Revision comparison data:
^^^^^^^^^^^^^^^^
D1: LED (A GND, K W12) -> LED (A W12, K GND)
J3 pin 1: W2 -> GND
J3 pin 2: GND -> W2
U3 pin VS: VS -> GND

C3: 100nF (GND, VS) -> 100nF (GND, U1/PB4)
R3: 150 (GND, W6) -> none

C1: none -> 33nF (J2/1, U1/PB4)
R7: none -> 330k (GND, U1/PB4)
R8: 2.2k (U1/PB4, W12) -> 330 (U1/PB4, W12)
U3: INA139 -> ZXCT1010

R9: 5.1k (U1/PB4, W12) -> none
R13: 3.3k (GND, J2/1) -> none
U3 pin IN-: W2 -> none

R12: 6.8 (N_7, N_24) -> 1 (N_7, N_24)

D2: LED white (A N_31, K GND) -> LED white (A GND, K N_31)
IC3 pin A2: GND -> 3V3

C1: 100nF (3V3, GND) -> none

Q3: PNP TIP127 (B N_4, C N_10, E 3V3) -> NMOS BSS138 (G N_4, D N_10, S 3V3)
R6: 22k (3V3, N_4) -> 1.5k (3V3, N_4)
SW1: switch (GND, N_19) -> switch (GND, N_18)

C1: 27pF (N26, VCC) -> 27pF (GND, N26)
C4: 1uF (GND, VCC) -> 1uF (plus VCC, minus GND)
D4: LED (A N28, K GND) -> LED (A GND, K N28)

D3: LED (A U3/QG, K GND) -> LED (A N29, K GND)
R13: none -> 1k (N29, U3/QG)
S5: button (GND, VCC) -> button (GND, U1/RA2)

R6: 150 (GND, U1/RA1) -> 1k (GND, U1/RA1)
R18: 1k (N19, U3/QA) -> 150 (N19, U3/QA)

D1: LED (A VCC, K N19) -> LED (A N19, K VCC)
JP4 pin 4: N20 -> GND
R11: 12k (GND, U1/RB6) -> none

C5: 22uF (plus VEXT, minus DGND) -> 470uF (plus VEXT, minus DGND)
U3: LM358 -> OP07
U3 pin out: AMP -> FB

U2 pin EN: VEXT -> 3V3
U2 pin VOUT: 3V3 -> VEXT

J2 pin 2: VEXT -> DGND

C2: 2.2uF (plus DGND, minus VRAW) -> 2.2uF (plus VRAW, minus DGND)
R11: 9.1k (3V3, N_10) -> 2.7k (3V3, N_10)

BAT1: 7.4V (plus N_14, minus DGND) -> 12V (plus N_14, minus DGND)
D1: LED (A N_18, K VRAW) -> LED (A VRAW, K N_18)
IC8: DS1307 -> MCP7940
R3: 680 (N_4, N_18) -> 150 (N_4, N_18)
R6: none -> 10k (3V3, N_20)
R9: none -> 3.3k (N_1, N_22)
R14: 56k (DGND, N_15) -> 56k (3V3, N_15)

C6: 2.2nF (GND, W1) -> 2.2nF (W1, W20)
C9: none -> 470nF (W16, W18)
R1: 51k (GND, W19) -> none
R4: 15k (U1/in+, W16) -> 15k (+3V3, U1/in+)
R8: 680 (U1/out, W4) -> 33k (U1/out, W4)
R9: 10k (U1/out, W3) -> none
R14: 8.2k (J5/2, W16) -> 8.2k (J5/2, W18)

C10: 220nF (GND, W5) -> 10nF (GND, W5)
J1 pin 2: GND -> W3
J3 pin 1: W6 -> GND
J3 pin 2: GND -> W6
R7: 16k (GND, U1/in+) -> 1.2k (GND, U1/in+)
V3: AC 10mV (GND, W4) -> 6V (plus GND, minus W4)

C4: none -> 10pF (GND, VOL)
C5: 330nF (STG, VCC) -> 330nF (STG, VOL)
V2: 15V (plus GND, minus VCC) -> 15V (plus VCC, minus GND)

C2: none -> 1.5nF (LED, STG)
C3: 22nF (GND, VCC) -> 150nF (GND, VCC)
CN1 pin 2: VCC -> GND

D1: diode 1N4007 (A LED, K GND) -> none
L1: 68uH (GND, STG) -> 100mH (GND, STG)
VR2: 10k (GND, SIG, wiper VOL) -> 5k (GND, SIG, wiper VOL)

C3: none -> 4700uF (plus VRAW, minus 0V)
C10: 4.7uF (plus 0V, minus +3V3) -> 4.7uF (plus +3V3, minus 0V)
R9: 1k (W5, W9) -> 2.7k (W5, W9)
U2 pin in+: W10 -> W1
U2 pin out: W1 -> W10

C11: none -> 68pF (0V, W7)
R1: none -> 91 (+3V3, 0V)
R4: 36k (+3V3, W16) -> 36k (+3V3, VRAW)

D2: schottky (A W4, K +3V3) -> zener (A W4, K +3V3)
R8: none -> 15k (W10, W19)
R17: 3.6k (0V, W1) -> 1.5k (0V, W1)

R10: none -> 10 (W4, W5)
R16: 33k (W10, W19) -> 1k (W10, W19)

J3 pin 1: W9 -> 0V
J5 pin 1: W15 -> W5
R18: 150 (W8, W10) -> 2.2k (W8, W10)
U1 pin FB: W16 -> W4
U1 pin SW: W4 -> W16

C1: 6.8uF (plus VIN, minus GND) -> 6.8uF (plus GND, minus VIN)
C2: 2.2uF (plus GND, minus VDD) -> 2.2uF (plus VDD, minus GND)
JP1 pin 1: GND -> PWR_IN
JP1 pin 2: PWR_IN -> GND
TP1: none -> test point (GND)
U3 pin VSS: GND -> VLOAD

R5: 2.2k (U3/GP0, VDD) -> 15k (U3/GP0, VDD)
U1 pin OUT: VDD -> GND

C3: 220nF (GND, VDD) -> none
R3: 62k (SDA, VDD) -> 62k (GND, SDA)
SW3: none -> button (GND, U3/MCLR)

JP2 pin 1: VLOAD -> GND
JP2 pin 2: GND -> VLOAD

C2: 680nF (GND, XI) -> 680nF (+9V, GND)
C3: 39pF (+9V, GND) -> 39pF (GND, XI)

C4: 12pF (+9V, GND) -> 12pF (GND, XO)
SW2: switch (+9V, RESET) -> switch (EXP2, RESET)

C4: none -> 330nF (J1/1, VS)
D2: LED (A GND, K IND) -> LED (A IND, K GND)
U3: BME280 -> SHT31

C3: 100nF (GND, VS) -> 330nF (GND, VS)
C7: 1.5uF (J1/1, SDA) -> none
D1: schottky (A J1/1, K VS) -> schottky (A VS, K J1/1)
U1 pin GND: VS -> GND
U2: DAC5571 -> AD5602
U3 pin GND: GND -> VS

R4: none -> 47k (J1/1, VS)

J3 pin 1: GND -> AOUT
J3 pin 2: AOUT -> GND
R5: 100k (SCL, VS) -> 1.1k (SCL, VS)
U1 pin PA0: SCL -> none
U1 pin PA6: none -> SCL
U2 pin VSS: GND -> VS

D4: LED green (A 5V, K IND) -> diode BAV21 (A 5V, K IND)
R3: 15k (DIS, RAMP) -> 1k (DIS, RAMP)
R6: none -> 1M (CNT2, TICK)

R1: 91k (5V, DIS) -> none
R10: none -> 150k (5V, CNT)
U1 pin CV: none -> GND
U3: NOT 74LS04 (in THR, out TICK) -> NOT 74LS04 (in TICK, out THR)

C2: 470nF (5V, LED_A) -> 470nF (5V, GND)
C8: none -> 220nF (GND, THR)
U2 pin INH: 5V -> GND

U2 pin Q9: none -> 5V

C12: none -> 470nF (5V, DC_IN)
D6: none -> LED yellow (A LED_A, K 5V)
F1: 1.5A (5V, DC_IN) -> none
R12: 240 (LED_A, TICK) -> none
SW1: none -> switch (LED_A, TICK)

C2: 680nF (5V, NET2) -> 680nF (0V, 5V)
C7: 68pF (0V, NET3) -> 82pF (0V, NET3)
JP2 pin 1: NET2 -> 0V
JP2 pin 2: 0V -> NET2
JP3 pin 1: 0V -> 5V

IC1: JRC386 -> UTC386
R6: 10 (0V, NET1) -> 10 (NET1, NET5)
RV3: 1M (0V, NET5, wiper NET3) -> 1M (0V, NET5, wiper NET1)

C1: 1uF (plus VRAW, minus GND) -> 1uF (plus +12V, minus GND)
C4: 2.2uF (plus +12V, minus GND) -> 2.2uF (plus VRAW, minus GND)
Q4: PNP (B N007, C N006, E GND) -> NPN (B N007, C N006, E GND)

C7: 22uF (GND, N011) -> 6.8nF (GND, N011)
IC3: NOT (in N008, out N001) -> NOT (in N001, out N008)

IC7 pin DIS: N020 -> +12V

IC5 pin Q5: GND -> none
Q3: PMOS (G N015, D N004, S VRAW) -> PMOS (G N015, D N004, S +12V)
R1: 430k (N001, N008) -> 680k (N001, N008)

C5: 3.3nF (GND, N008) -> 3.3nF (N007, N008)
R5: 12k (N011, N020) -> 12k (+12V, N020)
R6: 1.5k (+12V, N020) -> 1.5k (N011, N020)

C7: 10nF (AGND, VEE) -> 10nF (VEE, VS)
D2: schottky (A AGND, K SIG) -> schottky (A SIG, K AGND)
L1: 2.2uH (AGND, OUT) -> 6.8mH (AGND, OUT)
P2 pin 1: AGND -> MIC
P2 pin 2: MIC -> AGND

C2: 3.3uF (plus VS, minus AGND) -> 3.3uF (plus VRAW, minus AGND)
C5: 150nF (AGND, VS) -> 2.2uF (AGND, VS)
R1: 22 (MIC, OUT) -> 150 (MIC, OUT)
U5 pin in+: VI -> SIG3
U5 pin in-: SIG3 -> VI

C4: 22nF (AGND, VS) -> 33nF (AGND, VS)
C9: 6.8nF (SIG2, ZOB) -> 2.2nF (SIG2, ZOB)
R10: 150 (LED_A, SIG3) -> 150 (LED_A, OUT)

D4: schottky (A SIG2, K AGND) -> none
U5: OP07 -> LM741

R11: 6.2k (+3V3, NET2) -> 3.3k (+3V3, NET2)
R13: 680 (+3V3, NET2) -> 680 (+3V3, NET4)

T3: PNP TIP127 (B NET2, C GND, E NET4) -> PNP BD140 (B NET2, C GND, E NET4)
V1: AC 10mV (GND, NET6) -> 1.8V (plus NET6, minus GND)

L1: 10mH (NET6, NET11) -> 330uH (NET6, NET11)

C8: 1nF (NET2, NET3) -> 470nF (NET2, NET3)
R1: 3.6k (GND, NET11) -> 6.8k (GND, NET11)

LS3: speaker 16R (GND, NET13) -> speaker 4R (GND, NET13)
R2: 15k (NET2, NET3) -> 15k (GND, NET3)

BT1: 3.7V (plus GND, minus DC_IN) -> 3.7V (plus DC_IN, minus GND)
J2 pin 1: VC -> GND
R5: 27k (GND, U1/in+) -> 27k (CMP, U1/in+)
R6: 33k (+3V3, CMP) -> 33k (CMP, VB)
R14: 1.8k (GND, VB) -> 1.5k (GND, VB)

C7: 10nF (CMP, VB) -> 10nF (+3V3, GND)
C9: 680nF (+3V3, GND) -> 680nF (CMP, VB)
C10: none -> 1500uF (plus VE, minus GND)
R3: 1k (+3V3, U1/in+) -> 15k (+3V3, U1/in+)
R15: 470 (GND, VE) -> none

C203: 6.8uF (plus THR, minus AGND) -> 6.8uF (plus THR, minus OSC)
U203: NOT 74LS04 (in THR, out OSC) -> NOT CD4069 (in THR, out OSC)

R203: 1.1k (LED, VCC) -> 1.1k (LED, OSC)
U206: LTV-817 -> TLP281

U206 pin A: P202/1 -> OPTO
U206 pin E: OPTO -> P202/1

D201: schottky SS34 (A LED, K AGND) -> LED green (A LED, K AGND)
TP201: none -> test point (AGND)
^^^^^^^^^^^^^^^^
# Assignment:
All that is needed is the exact run of lines above from the line containing "VR2: 10k (GND, SIG, wiper" through the line containing "JP1 pin 1: GND -> PWR_IN", both of them included.

# Answer box:
VR2: 10k (GND, SIG, wiper VOL) -> 5k (GND, SIG, wiper VOL)

C3: none -> 4700uF (plus VRAW, minus 0V)
C10: 4.7uF (plus 0V, minus +3V3) -> 4.7uF (plus +3V3, minus 0V)
R9: 1k (W5, W9) -> 2.7k (W5, W9)
U2 pin in+: W10 -> W1
U2 pin out: W1 -> W10

C11: none -> 68pF (0V, W7)
R1: none -> 91 (+3V3, 0V)
R4: 36k (+3V3, W16) -> 36k (+3V3, VRAW)

D2: schottky (A W4, K +3V3) -> zener (A W4, K +3V3)
R8: none -> 15k (W10, W19)
R17: 3.6k (0V, W1) -> 1.5k (0V, W1)

R10: none -> 10 (W4, W5)
R16: 33k (W10, W19) -> 1k (W10, W19)

J3 pin 1: W9 -> 0V
J5 pin 1: W15 -> W5
R18: 150 (W8, W10) -> 2.2k (W8, W10)
U1 pin FB: W16 -> W4
U1 pin SW: W4 -> W16

C1: 6.8uF (plus VIN, minus GND) -> 6.8uF (plus GND, minus VIN)
C2: 2.2uF (plus GND, minus VDD) -> 2.2uF (plus VDD, minus GND)
JP1 pin 1: GND -> PWR_IN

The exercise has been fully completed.